- [PROBLEM]
Every line of the listing below should come back exactly as written, with no images.

-------- COLLECTED DATA

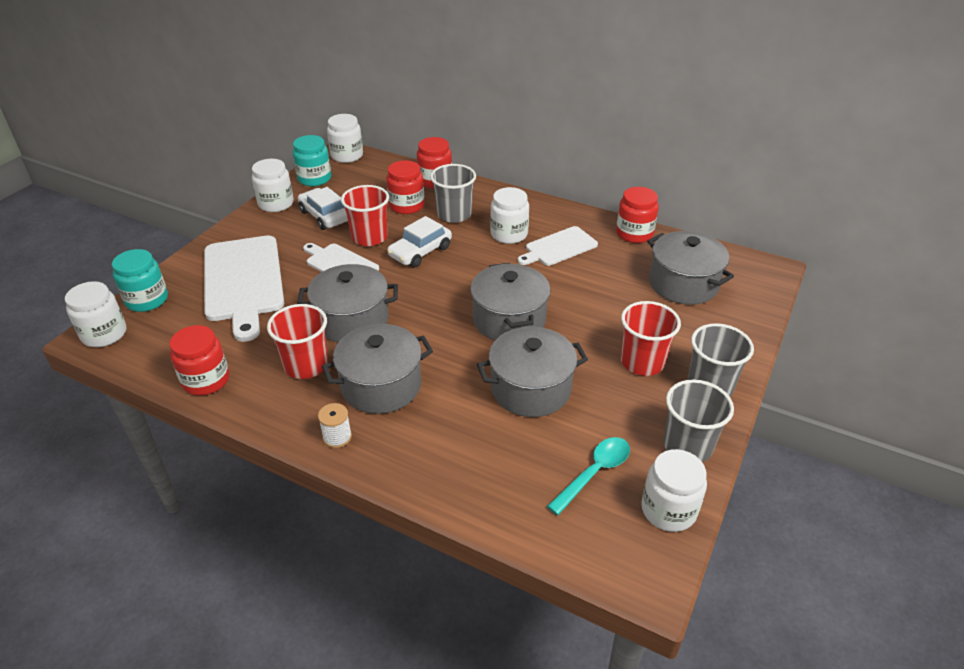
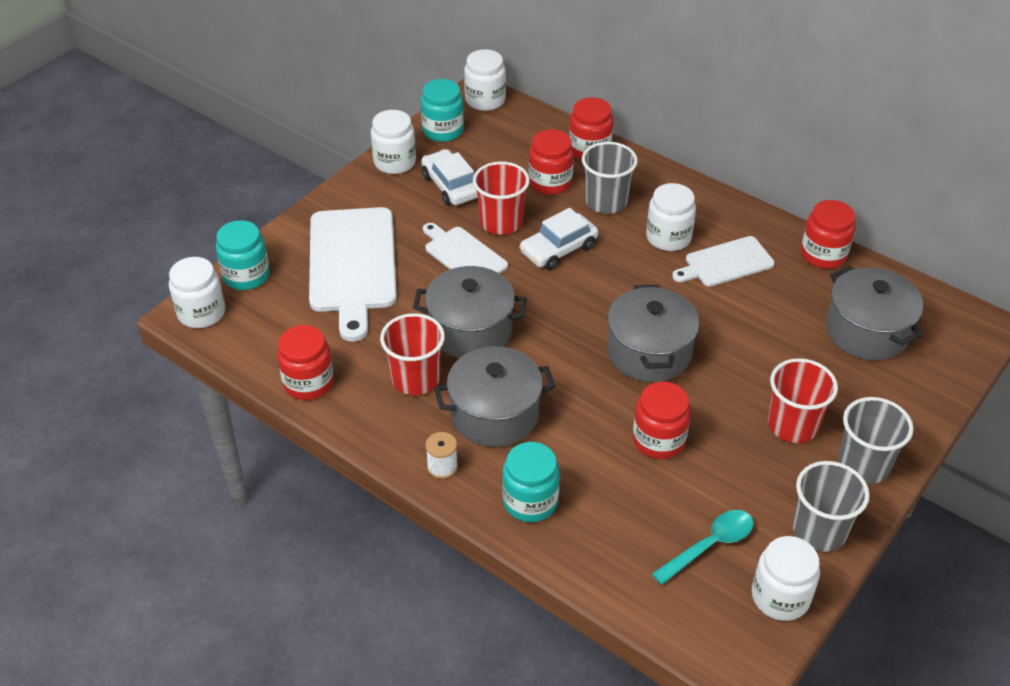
camera: 10 degrees right, 5 degrees up
(423, 456) = (530, 501): none -> turquoise jar
(530, 388) = (658, 440): grey pot -> red jar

----------------

- [TASK ANSWER]
camera: 10 degrees right, 5 degrees up
(423, 456) = (530, 501): none -> turquoise jar
(530, 388) = (658, 440): grey pot -> red jar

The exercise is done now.